(Version difference data)
§
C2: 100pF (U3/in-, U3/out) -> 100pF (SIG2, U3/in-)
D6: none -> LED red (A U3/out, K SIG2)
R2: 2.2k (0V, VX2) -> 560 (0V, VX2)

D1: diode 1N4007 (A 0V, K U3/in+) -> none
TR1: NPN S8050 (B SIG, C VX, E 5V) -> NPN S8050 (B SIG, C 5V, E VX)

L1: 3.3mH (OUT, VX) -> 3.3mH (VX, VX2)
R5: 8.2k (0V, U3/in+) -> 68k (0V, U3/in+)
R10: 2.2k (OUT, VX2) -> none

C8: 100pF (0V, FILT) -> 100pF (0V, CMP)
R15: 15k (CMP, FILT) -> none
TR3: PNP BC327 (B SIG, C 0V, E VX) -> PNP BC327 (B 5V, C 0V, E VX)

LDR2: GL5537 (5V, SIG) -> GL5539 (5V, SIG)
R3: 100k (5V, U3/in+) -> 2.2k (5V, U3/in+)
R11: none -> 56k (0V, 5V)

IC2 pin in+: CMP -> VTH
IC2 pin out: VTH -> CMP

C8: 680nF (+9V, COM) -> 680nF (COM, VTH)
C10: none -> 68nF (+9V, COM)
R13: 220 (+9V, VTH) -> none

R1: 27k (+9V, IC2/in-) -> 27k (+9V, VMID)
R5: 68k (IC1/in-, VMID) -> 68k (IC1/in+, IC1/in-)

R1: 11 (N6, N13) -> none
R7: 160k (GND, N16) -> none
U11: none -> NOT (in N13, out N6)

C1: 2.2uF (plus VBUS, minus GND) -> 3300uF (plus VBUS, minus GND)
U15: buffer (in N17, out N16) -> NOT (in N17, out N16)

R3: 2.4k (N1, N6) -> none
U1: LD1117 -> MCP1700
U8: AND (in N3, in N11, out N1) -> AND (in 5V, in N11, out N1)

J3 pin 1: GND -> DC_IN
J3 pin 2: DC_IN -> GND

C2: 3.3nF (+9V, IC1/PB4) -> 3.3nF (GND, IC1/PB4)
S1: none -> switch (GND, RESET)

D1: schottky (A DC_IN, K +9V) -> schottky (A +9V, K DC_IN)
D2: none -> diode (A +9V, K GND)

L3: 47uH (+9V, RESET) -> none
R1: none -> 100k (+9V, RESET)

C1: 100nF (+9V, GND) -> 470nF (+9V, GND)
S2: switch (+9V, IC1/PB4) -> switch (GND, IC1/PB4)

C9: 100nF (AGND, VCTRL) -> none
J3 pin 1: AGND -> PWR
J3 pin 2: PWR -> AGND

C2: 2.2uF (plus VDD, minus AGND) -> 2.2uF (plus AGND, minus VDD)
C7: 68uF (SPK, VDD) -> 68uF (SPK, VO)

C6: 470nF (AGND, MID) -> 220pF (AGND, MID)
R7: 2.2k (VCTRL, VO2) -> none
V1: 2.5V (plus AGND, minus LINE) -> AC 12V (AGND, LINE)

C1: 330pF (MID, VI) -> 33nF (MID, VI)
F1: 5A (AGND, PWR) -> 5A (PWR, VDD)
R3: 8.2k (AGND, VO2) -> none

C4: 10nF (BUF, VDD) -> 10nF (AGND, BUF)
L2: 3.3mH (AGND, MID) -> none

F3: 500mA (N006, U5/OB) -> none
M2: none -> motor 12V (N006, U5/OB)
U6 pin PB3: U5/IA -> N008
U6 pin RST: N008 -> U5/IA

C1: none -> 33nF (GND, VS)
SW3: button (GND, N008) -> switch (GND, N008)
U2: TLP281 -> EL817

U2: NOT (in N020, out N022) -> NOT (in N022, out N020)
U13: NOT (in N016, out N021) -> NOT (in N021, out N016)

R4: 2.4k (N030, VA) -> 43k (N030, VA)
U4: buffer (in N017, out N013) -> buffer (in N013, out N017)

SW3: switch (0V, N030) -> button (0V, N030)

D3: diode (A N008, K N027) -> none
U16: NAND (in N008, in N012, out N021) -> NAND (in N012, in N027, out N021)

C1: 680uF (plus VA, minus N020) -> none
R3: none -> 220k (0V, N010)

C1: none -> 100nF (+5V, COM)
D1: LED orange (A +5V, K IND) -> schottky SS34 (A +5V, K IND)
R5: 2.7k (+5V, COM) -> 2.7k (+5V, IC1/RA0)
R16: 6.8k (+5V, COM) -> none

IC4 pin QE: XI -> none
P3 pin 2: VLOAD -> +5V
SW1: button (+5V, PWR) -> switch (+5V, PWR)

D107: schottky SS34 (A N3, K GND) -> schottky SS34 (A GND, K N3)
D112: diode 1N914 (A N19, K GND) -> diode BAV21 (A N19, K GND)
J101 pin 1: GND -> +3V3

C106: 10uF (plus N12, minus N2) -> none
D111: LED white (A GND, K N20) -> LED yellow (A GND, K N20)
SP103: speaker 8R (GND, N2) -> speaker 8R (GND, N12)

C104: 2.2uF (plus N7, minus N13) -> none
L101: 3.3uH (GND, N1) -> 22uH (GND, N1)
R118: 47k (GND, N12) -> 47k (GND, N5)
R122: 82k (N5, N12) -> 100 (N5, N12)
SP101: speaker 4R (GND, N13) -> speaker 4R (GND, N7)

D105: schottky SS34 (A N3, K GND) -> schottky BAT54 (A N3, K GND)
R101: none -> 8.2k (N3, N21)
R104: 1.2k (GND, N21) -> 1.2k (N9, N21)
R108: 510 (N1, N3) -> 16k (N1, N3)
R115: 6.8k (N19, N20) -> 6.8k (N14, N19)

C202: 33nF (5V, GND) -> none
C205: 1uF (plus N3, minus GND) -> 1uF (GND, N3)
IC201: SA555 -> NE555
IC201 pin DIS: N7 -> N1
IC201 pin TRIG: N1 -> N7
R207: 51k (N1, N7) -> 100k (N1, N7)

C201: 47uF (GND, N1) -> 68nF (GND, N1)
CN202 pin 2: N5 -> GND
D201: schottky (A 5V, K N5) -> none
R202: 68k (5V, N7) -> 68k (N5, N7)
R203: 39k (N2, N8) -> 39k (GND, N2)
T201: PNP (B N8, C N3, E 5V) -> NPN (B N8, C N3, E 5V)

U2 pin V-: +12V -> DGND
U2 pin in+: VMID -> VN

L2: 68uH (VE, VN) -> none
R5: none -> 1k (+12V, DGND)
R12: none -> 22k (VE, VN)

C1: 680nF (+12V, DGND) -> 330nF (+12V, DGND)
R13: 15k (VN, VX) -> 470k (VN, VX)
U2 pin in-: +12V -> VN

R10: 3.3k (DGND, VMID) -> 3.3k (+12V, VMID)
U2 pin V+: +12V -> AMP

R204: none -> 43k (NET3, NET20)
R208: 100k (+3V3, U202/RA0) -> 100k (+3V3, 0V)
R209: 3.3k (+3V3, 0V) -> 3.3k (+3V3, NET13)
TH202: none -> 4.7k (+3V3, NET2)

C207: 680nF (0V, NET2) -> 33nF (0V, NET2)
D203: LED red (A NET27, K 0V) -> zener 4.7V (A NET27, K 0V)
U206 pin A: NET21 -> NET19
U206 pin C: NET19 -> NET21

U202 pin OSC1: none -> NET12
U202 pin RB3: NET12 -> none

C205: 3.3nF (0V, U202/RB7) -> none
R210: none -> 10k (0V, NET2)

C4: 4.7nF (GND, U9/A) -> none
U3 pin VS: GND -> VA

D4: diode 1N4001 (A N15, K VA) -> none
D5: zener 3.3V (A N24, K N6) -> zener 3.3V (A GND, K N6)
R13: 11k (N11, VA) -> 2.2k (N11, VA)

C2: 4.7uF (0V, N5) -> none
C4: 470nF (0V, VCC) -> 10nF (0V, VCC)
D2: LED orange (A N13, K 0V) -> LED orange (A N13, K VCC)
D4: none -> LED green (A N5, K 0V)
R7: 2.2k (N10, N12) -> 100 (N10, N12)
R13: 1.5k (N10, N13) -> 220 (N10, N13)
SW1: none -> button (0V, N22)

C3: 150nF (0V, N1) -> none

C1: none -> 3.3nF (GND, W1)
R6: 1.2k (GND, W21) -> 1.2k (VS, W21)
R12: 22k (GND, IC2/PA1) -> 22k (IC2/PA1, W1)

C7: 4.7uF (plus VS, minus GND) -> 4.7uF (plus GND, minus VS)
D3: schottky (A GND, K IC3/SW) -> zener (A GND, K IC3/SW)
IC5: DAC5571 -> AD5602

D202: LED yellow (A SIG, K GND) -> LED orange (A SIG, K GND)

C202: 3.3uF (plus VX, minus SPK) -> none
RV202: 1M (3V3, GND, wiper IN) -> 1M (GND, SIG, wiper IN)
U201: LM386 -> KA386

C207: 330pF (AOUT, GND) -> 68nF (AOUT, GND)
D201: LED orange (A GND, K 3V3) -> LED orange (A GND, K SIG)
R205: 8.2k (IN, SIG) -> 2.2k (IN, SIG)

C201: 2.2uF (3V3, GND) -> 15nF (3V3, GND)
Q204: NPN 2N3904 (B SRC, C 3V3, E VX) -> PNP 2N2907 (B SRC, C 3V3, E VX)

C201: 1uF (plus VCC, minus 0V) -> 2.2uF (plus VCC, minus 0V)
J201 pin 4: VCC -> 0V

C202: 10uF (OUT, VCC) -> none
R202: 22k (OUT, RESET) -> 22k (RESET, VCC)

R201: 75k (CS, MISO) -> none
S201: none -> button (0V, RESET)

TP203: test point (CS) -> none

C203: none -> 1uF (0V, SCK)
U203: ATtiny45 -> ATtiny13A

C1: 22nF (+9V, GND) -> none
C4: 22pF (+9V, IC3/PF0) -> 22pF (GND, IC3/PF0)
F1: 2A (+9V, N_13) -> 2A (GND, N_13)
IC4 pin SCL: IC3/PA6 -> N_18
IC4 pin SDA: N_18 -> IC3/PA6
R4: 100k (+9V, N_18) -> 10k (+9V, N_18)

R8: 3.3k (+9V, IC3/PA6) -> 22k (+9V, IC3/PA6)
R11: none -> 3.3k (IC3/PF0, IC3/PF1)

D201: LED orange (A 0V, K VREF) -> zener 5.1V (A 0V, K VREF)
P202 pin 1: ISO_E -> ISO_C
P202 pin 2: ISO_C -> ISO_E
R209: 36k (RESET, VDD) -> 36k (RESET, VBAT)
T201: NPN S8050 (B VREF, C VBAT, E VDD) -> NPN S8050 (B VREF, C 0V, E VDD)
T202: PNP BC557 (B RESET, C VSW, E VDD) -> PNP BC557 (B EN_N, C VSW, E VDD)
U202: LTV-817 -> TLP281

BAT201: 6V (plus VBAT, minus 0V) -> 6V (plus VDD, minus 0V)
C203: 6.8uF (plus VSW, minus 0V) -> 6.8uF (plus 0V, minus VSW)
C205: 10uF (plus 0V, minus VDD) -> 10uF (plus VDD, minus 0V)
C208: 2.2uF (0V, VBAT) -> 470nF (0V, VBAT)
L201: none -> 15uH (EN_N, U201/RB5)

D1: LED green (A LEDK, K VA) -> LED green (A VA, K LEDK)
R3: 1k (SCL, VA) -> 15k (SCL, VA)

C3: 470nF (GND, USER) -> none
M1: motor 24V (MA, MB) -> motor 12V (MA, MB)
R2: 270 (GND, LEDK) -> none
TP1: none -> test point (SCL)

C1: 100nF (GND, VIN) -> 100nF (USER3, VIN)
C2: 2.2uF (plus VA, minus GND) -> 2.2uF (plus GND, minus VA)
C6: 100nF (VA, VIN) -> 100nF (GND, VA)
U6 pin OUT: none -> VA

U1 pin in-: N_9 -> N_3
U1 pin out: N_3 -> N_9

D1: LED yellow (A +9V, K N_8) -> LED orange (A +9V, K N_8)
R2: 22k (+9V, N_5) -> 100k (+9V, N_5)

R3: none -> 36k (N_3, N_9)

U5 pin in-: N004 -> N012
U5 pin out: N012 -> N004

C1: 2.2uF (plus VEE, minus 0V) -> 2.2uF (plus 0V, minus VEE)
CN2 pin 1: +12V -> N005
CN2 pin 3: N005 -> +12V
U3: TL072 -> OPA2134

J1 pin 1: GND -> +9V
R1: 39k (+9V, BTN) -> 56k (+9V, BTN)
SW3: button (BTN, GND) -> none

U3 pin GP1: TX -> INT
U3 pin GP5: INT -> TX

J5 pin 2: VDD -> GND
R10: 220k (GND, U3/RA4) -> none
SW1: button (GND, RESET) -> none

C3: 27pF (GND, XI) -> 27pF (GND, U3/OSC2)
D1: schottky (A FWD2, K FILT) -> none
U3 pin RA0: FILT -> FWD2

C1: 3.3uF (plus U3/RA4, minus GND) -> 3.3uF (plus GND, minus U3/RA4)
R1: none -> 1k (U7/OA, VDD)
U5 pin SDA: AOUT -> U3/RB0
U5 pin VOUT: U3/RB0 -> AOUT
§
PROMPT: Please output an exact copy of the lines above, from the opening line of the data down to the line that contains "R11: none -> 56k (0V, 5V)".

TASK ANSWER:
C2: 100pF (U3/in-, U3/out) -> 100pF (SIG2, U3/in-)
D6: none -> LED red (A U3/out, K SIG2)
R2: 2.2k (0V, VX2) -> 560 (0V, VX2)

D1: diode 1N4007 (A 0V, K U3/in+) -> none
TR1: NPN S8050 (B SIG, C VX, E 5V) -> NPN S8050 (B SIG, C 5V, E VX)

L1: 3.3mH (OUT, VX) -> 3.3mH (VX, VX2)
R5: 8.2k (0V, U3/in+) -> 68k (0V, U3/in+)
R10: 2.2k (OUT, VX2) -> none

C8: 100pF (0V, FILT) -> 100pF (0V, CMP)
R15: 15k (CMP, FILT) -> none
TR3: PNP BC327 (B SIG, C 0V, E VX) -> PNP BC327 (B 5V, C 0V, E VX)

LDR2: GL5537 (5V, SIG) -> GL5539 (5V, SIG)
R3: 100k (5V, U3/in+) -> 2.2k (5V, U3/in+)
R11: none -> 56k (0V, 5V)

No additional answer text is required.